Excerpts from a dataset
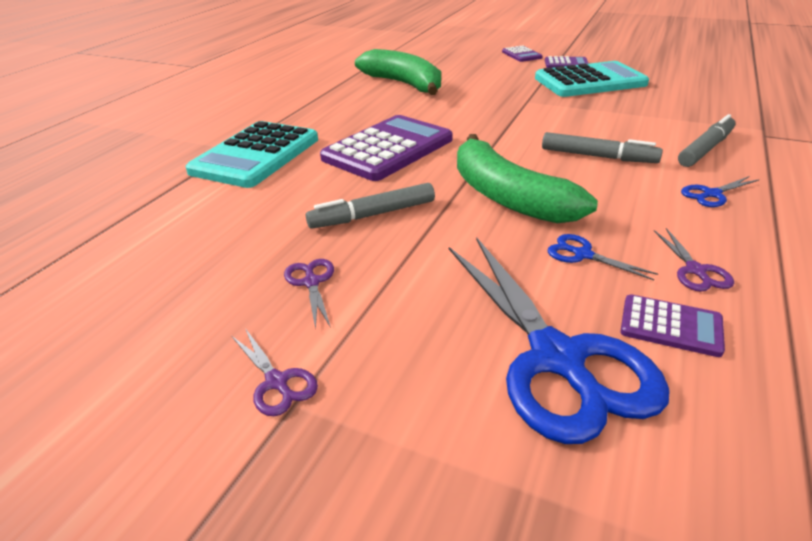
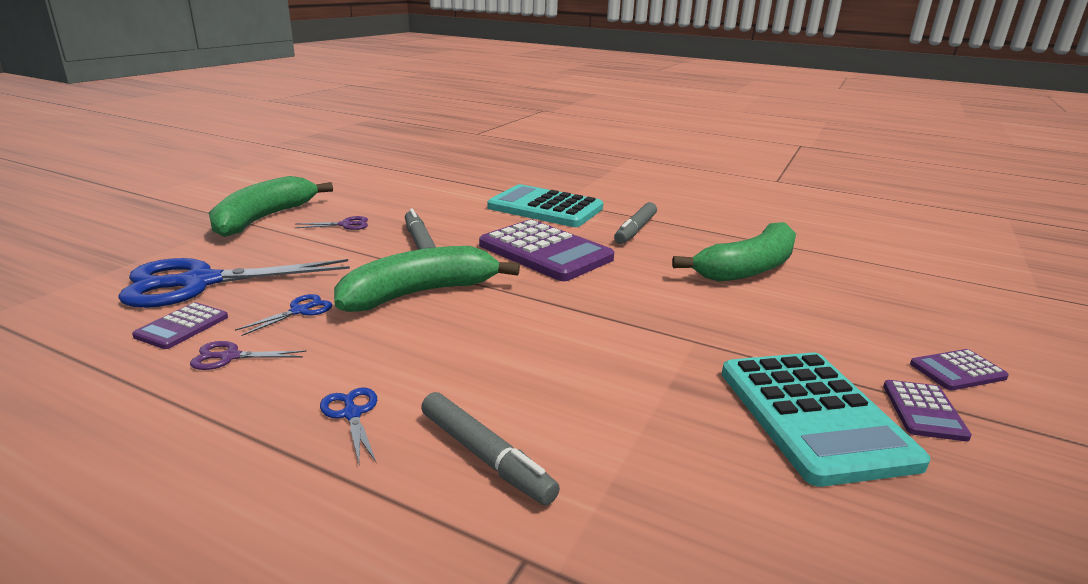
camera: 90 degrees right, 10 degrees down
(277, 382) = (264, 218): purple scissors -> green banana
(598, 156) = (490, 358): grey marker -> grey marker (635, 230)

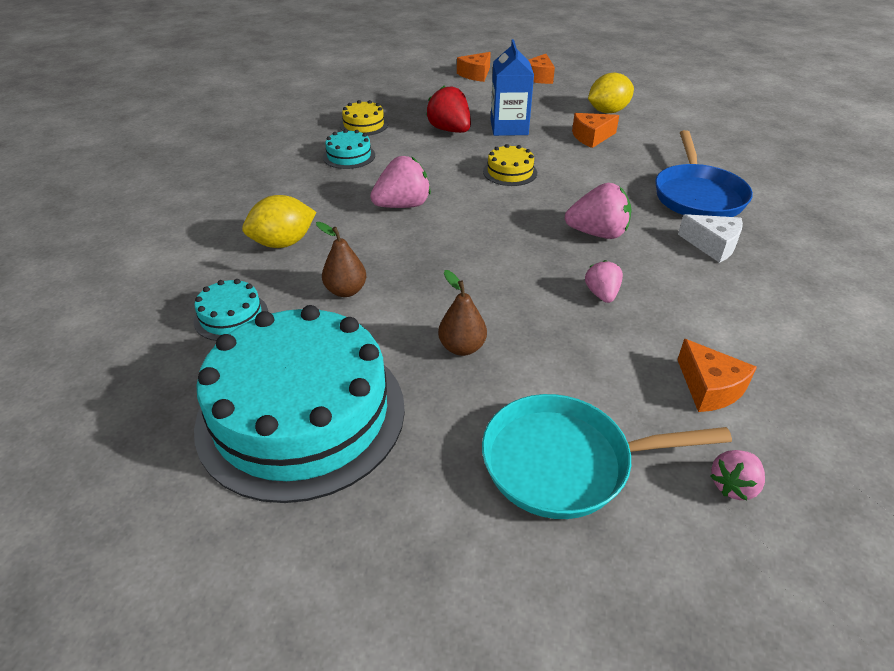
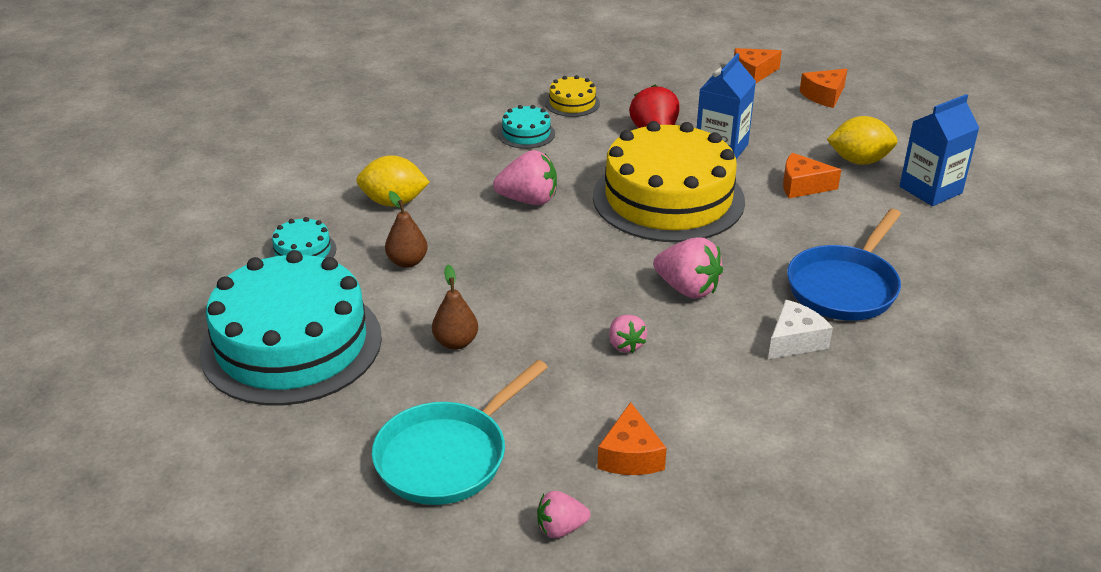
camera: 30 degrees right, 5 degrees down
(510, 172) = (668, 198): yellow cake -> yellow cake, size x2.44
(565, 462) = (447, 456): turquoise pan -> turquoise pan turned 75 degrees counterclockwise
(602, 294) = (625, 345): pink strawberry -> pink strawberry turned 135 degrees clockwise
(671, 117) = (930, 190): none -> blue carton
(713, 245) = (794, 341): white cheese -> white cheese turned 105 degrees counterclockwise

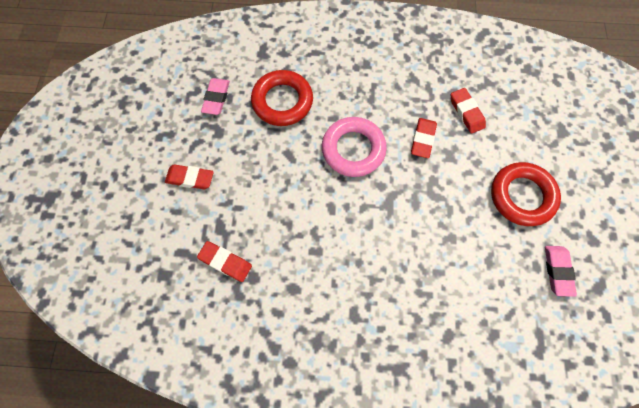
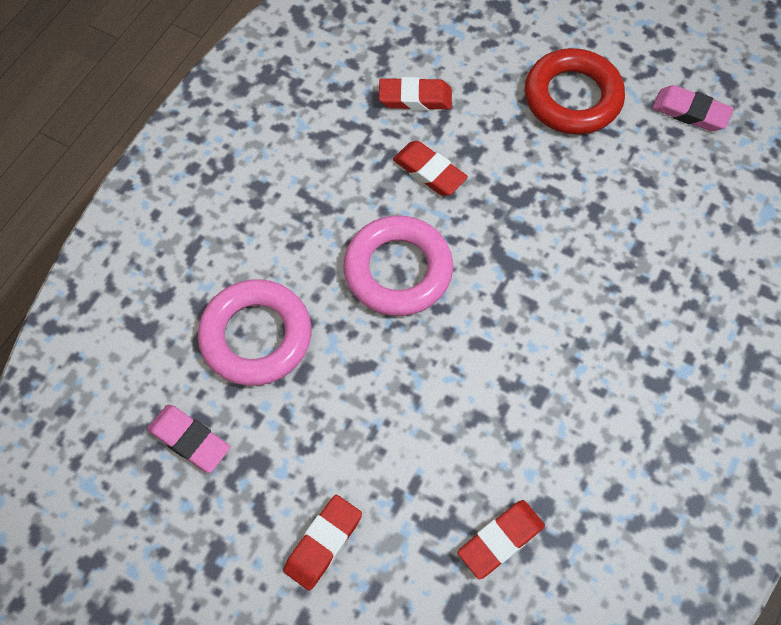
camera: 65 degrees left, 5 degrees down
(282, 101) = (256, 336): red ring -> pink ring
* * *
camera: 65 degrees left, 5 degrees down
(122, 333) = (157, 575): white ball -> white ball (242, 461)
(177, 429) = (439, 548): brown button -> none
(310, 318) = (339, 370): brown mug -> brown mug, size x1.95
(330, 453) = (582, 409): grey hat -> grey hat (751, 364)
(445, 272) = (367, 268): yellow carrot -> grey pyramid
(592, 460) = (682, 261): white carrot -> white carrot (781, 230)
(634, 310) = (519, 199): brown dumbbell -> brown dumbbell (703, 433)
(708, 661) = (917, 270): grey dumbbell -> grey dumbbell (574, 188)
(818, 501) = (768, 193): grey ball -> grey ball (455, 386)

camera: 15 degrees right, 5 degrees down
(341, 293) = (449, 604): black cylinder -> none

Directions for this task:
Extract each line holding the word "white" from the records.

Result of the task:
(713, 245) = (794, 341): white cheese -> white cheese turned 105 degrees counterclockwise
(122, 333) = (157, 575): white ball -> white ball (242, 461)
(592, 460) = (682, 261): white carrot -> white carrot (781, 230)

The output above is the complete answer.